What to produce: Report every line of the entries below that contains the string "kern", matching case exactly.
■ ■ ■ ■
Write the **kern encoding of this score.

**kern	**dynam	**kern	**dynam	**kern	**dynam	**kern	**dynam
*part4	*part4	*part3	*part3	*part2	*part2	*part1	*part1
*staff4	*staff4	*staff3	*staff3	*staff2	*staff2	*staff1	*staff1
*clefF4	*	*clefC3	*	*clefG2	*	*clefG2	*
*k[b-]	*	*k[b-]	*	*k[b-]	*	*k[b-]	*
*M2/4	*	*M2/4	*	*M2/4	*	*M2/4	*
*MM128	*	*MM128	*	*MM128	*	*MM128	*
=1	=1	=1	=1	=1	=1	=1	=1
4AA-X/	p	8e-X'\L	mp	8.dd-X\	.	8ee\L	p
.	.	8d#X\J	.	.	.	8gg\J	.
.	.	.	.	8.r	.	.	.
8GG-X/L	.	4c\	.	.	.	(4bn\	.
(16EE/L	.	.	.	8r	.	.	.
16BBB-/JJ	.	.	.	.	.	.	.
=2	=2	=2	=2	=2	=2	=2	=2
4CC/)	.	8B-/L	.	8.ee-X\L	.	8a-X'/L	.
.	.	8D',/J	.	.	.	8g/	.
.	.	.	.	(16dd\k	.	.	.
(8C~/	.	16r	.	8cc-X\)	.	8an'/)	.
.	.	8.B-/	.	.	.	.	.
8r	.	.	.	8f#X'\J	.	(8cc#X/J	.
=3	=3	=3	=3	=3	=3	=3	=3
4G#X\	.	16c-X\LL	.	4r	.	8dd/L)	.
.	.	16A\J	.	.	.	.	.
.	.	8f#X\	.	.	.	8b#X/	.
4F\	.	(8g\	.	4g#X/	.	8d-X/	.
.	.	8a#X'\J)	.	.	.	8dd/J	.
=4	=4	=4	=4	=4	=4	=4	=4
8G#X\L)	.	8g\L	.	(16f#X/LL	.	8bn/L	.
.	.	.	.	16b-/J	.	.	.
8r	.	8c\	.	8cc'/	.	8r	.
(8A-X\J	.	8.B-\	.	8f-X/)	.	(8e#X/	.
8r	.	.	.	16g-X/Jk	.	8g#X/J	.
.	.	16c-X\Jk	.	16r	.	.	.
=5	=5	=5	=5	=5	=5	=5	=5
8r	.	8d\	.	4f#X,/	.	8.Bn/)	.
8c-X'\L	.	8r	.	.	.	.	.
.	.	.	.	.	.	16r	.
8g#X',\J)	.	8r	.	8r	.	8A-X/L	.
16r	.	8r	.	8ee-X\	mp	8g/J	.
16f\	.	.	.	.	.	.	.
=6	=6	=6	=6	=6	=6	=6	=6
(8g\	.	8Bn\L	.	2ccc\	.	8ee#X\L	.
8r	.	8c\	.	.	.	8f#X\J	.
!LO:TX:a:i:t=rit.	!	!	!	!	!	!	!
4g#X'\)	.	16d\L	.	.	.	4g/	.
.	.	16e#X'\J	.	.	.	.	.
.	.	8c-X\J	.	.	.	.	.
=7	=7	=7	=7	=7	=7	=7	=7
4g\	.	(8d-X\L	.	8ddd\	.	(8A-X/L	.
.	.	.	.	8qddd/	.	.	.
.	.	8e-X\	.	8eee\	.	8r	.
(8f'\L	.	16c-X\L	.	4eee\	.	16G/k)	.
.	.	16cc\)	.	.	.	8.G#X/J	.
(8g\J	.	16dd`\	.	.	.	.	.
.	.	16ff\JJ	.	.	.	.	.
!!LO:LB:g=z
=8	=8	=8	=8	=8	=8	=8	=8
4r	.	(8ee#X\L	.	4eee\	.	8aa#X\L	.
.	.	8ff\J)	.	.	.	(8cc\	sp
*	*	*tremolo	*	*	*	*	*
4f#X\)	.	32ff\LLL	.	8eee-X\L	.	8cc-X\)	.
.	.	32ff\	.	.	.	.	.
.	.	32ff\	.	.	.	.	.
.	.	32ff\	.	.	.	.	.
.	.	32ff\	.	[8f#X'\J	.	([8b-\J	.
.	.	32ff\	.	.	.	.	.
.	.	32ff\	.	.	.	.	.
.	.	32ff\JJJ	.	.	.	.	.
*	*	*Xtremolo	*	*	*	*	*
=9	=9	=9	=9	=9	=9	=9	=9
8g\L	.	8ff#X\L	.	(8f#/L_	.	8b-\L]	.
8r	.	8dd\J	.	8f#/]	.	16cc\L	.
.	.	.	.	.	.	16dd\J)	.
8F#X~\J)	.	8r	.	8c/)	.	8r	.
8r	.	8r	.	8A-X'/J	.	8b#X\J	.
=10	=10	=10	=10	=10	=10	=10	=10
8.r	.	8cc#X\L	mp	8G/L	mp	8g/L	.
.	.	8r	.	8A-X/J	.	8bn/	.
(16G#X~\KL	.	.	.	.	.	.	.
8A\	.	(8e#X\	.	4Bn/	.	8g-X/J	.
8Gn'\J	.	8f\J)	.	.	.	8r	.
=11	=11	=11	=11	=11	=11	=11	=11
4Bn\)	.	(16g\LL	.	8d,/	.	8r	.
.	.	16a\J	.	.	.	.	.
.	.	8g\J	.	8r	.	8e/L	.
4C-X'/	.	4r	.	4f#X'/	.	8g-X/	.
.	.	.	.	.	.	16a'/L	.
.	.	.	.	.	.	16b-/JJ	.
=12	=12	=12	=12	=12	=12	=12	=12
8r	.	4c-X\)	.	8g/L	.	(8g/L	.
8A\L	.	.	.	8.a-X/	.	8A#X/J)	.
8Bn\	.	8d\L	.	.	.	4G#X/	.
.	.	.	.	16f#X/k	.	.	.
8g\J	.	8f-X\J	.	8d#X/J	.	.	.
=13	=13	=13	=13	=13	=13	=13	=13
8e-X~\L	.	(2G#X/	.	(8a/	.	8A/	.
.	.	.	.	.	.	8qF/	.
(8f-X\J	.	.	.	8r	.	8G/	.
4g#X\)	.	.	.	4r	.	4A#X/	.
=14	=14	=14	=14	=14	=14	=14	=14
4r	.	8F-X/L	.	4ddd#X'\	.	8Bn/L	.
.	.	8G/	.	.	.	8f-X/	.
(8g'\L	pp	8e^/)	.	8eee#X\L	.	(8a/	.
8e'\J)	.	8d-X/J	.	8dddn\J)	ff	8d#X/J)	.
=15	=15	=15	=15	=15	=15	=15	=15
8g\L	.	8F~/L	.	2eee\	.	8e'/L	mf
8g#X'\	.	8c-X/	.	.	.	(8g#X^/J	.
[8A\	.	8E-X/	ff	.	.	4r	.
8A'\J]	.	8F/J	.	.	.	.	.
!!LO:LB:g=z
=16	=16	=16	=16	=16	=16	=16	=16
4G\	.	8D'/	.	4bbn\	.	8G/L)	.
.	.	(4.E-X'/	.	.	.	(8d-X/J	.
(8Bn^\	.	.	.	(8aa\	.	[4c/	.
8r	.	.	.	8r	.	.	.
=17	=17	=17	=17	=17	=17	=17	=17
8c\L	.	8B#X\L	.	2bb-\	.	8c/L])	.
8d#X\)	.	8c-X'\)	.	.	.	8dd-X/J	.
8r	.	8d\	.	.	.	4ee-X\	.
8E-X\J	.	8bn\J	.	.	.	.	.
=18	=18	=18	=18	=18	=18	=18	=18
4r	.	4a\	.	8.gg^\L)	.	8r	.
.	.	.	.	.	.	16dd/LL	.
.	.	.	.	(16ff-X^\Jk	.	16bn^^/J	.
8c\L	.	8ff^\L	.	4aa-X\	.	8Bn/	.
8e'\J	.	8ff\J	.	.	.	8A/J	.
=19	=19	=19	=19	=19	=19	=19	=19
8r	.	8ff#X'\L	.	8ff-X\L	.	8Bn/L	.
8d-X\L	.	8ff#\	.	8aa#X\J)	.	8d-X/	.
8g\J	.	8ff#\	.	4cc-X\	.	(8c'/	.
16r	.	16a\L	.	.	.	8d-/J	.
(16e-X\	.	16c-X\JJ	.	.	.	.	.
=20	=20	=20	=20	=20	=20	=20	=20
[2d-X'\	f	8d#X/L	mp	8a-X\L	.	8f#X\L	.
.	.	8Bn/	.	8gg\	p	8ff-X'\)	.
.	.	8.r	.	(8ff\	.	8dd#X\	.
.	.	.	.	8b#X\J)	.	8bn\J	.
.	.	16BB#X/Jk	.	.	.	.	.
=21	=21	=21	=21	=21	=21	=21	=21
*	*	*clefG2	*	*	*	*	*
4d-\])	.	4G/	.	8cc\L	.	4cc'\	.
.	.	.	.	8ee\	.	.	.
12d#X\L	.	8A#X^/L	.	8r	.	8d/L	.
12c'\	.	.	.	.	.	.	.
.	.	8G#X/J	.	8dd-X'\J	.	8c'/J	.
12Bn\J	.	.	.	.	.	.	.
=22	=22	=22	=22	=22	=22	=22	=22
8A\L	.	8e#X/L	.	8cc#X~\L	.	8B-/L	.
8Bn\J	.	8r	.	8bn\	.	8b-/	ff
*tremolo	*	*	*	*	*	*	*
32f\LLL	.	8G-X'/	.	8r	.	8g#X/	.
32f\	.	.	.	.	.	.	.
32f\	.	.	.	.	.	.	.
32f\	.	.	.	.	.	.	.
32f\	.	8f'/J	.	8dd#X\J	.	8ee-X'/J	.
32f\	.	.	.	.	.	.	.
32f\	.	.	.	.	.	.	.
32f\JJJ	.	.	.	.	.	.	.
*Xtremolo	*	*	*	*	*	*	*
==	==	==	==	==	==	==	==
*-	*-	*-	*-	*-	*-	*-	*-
■ ■ ■ ■
Exercise answer:
Write the **kern encoding of this score.
**kern	**dynam	**kern	**dynam	**kern	**dynam	**kern	**dynam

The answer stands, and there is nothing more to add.